### RECORDS PROVIDED

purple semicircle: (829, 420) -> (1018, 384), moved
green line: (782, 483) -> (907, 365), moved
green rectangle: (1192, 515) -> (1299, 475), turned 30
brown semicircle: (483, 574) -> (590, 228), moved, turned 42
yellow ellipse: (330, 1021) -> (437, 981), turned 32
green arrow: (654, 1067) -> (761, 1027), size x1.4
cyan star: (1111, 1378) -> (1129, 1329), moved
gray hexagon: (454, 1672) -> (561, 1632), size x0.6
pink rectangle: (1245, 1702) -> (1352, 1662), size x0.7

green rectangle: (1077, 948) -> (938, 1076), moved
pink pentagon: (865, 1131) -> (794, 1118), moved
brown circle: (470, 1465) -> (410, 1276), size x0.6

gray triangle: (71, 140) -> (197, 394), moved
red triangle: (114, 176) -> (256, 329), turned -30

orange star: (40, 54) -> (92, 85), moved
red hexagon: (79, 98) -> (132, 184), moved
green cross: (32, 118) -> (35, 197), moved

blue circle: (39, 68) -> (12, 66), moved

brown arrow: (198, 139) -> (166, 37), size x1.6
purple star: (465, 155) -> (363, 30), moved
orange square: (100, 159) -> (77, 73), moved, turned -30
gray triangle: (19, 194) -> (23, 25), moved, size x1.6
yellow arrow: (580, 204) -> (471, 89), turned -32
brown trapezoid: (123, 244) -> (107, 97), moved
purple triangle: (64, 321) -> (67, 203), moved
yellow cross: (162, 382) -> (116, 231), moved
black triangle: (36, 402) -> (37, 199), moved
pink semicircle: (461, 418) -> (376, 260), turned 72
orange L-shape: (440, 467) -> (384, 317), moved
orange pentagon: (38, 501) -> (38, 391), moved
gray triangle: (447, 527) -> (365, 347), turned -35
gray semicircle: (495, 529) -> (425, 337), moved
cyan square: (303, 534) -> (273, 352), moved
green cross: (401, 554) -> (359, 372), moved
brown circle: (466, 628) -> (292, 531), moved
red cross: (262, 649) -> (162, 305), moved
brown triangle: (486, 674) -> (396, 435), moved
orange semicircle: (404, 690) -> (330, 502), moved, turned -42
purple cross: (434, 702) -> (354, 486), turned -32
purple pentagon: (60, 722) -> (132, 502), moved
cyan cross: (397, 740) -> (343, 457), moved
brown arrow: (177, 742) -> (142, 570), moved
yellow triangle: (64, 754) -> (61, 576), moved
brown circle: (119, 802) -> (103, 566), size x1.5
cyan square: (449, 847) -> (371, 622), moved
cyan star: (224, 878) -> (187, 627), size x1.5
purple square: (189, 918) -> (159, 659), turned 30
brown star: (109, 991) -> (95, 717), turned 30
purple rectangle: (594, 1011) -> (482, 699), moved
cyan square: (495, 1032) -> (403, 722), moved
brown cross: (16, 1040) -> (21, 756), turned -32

### YOUR ASSIGNMENT
Search the entries above for the word "star", and copy every line where it occurs.

### RESULT FOR THIS TASK
cyan star: (1111, 1378) -> (1129, 1329), moved
orange star: (40, 54) -> (92, 85), moved
purple star: (465, 155) -> (363, 30), moved
cyan star: (224, 878) -> (187, 627), size x1.5
brown star: (109, 991) -> (95, 717), turned 30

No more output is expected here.